_PROBLEM STATEMENT:_ Extract each line of the data below exactly as written.

_Dataset excerpts:_
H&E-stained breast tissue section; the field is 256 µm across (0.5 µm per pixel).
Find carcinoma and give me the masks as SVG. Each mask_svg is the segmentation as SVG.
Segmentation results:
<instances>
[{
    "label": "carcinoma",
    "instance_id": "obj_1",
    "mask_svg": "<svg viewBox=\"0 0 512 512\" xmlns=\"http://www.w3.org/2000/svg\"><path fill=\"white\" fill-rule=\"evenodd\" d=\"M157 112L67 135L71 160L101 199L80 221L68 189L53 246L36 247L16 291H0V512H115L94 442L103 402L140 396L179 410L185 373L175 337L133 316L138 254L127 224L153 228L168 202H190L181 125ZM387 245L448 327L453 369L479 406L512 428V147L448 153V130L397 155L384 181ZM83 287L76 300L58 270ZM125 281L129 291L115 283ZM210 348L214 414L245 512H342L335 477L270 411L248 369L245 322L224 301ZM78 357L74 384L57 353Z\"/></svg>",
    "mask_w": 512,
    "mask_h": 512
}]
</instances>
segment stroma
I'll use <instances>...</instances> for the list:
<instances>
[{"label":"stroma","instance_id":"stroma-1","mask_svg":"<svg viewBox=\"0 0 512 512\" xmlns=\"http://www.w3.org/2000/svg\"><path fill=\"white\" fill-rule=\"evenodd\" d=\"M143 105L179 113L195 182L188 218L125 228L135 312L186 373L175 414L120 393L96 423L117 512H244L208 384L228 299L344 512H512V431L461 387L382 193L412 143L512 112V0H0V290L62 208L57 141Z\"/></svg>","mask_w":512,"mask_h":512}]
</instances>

_FINAL RESULT:_
H&E-stained breast tissue section; the field is 256 µm across (0.5 µm per pixel).
Find carcinoma and give me the masks as SVG. Each mask_svg is the segmentation as SVG.
Segmentation results:
<instances>
[{
    "label": "carcinoma",
    "instance_id": "obj_1",
    "mask_svg": "<svg viewBox=\"0 0 512 512\" xmlns=\"http://www.w3.org/2000/svg\"><path fill=\"white\" fill-rule=\"evenodd\" d=\"M157 112L67 135L71 160L101 199L80 221L68 189L53 246L36 247L16 291H0V512H115L94 442L103 402L140 396L179 410L185 373L175 337L133 316L138 254L127 224L153 228L168 202H190L181 125ZM387 245L448 327L453 369L479 406L512 428V147L448 153V130L397 155L384 181ZM83 287L76 300L58 270ZM125 281L129 291L115 283ZM210 348L214 414L245 512H342L335 477L270 411L248 369L245 322L224 301ZM78 357L74 384L57 353Z\"/></svg>",
    "mask_w": 512,
    "mask_h": 512
}]
</instances>
segment stroma
I'll use <instances>...</instances> for the list:
<instances>
[{"label":"stroma","instance_id":"stroma-1","mask_svg":"<svg viewBox=\"0 0 512 512\" xmlns=\"http://www.w3.org/2000/svg\"><path fill=\"white\" fill-rule=\"evenodd\" d=\"M143 105L179 113L195 182L188 218L125 228L135 312L186 373L175 414L120 393L96 423L117 512H244L208 384L228 299L344 512H512V431L461 387L382 193L412 143L512 112V0H0V290L62 208L57 141Z\"/></svg>","mask_w":512,"mask_h":512}]
</instances>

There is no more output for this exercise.